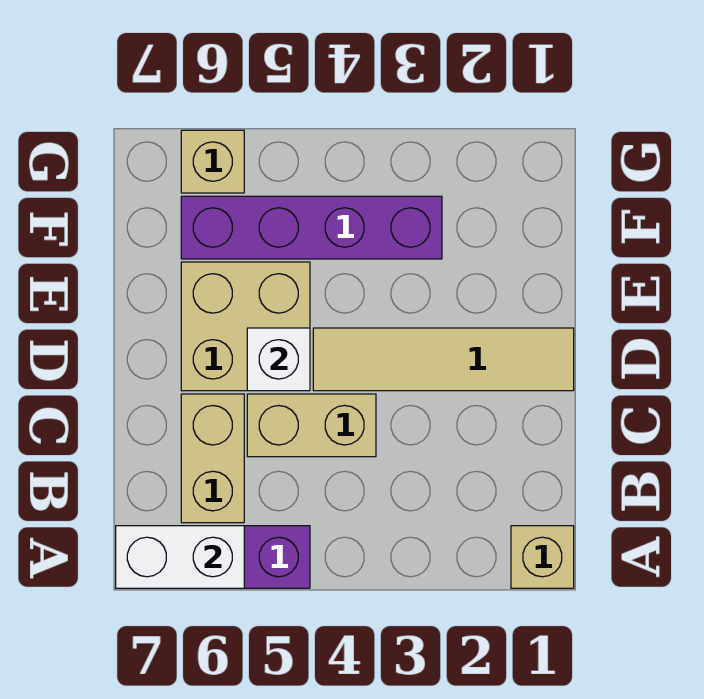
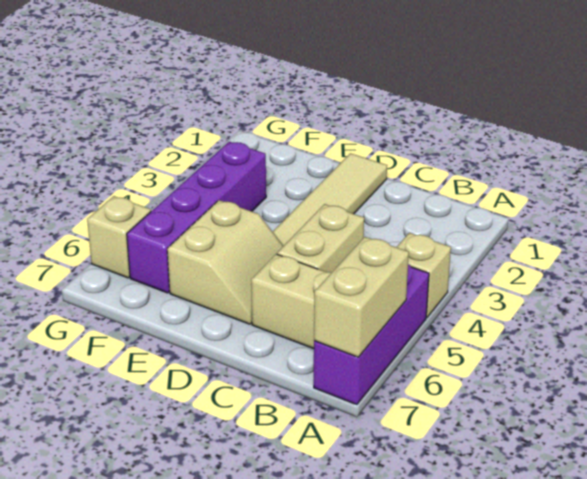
tan 1x1 brick [511,526,574,588] -> tan 1x1 brick moved to [397,233,451,317]
white 1x2 brick [116,526,244,588] -> tan 1x2 brick [314,237,409,357]
tan 2x2 brick [181,262,310,391] -> tan 2x2 slope [167,200,283,324]
white 1x1 brick [247,328,310,391] -> none

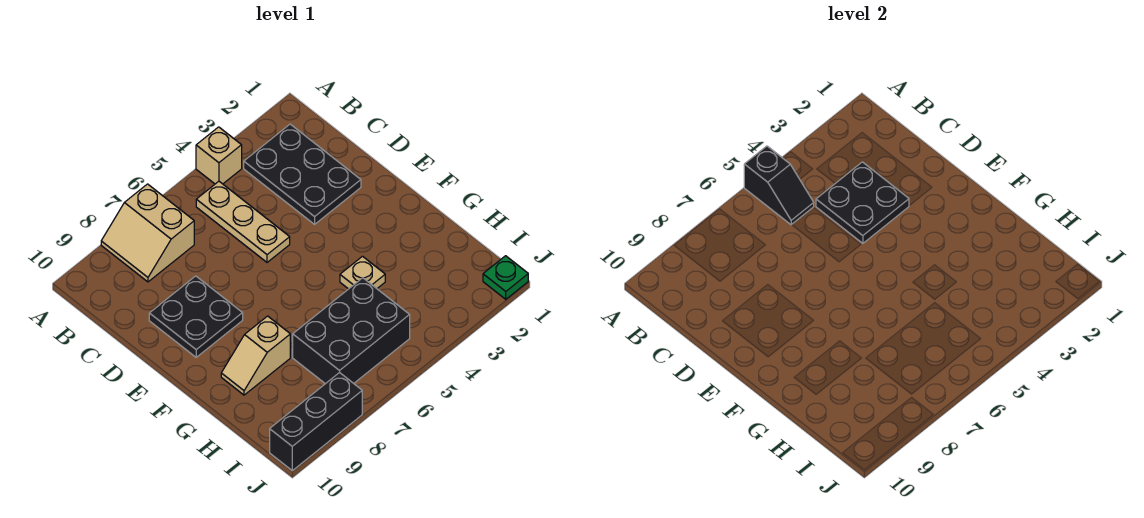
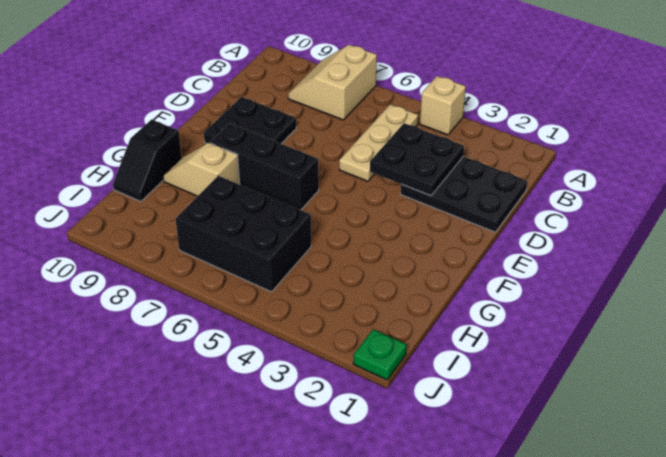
black 1x2 slope [744,146,814,225] -> black 1x2 slope moved to [113,119,182,201]
black 2x3 plate [244,124,361,224] -> black 2x3 plate turned to [400,156,527,232]
tan 1x1 plate [340,256,385,289] -> none
black 1x3 brick [270,372,362,471] -> black 1x3 brick moved to [210,123,319,210]

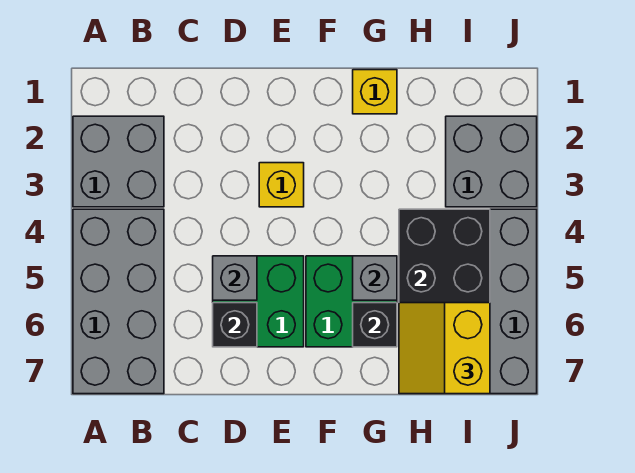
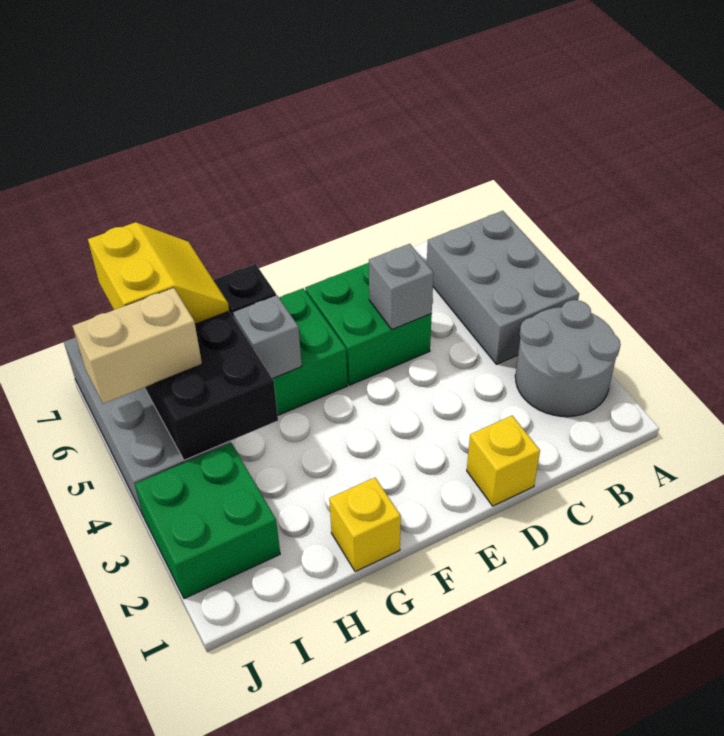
grey 2x2 brick [73,116,164,207] -> grey 2x2 round brick [515,300,621,417]
grey 2x4 brick [73,209,164,394] -> grey 2x3 brick [427,211,579,364]
black 1x1 brick [213,303,257,347] -> none
yellow 1x1 brick [259,163,304,207] -> yellow 1x1 brick moved to [467,416,540,506]
grey 2x2 brick [446,116,537,207] -> green 2x2 brick [135,443,280,599]
none -> tan 1x2 brick [73,288,202,404]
■ ■ ■
> [Aim of the task]
Only those lines of the entries above that run from the line containing "grey 2x2 brick [73,116,164,207]" to the line containing "grey 2x2 brick [446,116,537,207]", both included, should be transcribed exactly.

> [Exercise answer]
grey 2x2 brick [73,116,164,207] -> grey 2x2 round brick [515,300,621,417]
grey 2x4 brick [73,209,164,394] -> grey 2x3 brick [427,211,579,364]
black 1x1 brick [213,303,257,347] -> none
yellow 1x1 brick [259,163,304,207] -> yellow 1x1 brick moved to [467,416,540,506]
grey 2x2 brick [446,116,537,207] -> green 2x2 brick [135,443,280,599]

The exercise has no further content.